_What you are asked to do_: Which lines run from the line with "(429, 109) = (429, 434): none" through the line with "(760, 319) = (501, 143): none" in the entries below? Print them exactly, both ends included, and nothing more.

_Data extracted from a collection_:

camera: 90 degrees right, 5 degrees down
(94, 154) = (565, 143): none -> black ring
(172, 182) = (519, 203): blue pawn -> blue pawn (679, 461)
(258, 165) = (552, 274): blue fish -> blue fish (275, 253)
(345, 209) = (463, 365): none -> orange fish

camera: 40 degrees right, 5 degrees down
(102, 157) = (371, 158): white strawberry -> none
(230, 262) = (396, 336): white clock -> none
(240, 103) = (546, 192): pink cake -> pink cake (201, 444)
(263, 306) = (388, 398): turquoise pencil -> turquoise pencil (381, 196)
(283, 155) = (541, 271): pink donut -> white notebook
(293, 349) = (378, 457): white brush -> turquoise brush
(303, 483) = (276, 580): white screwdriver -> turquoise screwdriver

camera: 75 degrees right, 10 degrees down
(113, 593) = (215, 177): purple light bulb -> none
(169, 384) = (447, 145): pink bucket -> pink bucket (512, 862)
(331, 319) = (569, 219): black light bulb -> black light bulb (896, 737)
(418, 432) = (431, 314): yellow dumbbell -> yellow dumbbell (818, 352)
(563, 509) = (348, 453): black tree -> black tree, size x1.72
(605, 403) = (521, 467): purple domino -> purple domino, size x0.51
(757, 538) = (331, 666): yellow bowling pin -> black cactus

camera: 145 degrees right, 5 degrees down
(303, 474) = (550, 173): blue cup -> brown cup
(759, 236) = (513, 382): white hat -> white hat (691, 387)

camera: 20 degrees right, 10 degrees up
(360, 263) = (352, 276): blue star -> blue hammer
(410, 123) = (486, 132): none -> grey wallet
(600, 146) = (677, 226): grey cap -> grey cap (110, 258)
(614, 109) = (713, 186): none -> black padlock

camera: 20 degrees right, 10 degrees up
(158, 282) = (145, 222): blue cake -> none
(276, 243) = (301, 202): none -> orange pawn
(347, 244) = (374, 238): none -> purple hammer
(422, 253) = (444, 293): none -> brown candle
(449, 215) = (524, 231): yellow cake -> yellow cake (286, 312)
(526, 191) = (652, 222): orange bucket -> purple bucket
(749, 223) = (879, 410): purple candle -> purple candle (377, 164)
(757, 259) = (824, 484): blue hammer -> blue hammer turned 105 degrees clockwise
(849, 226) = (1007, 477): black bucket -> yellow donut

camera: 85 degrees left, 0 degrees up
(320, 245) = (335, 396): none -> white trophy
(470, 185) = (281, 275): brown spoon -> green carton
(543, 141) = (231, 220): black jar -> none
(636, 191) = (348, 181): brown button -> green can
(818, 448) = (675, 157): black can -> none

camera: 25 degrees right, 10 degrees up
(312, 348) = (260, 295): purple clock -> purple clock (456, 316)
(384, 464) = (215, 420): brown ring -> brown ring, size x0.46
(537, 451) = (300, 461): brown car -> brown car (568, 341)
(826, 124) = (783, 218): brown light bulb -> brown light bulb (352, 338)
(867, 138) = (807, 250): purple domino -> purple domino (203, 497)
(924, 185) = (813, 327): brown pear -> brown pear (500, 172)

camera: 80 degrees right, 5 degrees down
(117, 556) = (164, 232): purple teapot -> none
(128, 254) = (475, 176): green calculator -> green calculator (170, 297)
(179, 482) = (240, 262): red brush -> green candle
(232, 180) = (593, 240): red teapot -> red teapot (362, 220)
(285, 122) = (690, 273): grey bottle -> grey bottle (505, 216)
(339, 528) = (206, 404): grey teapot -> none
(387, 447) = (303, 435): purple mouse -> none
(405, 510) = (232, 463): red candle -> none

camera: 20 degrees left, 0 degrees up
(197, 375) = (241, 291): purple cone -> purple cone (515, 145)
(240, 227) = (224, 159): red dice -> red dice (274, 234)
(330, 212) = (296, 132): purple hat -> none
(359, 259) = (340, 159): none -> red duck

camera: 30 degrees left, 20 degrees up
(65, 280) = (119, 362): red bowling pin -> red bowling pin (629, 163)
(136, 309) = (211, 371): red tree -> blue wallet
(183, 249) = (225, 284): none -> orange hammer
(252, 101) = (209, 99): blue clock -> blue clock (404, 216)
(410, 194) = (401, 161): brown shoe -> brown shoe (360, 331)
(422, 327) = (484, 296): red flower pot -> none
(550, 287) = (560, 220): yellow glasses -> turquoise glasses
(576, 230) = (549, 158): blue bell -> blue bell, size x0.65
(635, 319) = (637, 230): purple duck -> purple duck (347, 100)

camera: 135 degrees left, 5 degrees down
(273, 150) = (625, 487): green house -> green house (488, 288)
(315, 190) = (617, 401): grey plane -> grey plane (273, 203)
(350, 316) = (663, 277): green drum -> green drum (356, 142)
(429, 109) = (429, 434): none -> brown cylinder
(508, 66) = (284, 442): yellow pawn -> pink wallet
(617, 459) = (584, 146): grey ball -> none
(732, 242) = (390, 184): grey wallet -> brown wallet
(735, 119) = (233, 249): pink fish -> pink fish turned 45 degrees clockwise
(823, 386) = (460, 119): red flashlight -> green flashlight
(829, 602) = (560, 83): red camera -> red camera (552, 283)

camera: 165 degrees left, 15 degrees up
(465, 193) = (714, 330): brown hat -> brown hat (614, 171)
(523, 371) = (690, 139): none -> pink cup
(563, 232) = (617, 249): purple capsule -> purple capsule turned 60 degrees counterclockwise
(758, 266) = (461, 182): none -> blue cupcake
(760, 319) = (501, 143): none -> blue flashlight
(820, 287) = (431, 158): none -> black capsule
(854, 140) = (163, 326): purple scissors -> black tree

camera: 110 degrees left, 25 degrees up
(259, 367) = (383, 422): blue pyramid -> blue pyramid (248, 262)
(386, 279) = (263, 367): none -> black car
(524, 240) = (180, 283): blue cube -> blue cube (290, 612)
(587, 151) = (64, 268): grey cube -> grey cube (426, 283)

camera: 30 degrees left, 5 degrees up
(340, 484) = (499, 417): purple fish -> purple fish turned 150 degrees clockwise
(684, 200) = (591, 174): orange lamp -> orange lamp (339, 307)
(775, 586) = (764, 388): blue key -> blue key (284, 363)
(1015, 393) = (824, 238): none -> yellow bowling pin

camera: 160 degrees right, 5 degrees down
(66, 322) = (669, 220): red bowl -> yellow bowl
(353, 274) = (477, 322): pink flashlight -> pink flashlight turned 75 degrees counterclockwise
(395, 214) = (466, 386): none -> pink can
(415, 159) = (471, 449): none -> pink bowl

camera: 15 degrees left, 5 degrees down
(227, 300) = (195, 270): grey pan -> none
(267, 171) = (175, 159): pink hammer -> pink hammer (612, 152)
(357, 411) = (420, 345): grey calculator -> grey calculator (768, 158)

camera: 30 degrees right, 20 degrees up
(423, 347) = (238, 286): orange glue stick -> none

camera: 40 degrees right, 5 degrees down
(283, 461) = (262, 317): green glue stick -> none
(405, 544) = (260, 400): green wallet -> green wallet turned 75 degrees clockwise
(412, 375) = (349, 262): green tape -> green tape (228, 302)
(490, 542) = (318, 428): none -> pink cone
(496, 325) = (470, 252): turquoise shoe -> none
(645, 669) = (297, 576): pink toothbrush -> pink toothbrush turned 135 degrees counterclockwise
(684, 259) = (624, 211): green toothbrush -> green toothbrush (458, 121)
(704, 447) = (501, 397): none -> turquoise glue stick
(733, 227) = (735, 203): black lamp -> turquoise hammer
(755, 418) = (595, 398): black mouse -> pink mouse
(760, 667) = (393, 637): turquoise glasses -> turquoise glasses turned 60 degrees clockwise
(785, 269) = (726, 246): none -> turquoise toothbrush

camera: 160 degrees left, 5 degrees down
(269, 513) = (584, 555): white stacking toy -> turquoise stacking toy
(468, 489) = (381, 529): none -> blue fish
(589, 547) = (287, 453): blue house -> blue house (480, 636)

_Task solution_:
(429, 109) = (429, 434): none -> brown cylinder
(508, 66) = (284, 442): yellow pawn -> pink wallet
(617, 459) = (584, 146): grey ball -> none
(732, 242) = (390, 184): grey wallet -> brown wallet
(735, 119) = (233, 249): pink fish -> pink fish turned 45 degrees clockwise
(823, 386) = (460, 119): red flashlight -> green flashlight
(829, 602) = (560, 83): red camera -> red camera (552, 283)

camera: 165 degrees left, 15 degrees up
(465, 193) = (714, 330): brown hat -> brown hat (614, 171)
(523, 371) = (690, 139): none -> pink cup
(563, 232) = (617, 249): purple capsule -> purple capsule turned 60 degrees counterclockwise
(758, 266) = (461, 182): none -> blue cupcake
(760, 319) = (501, 143): none -> blue flashlight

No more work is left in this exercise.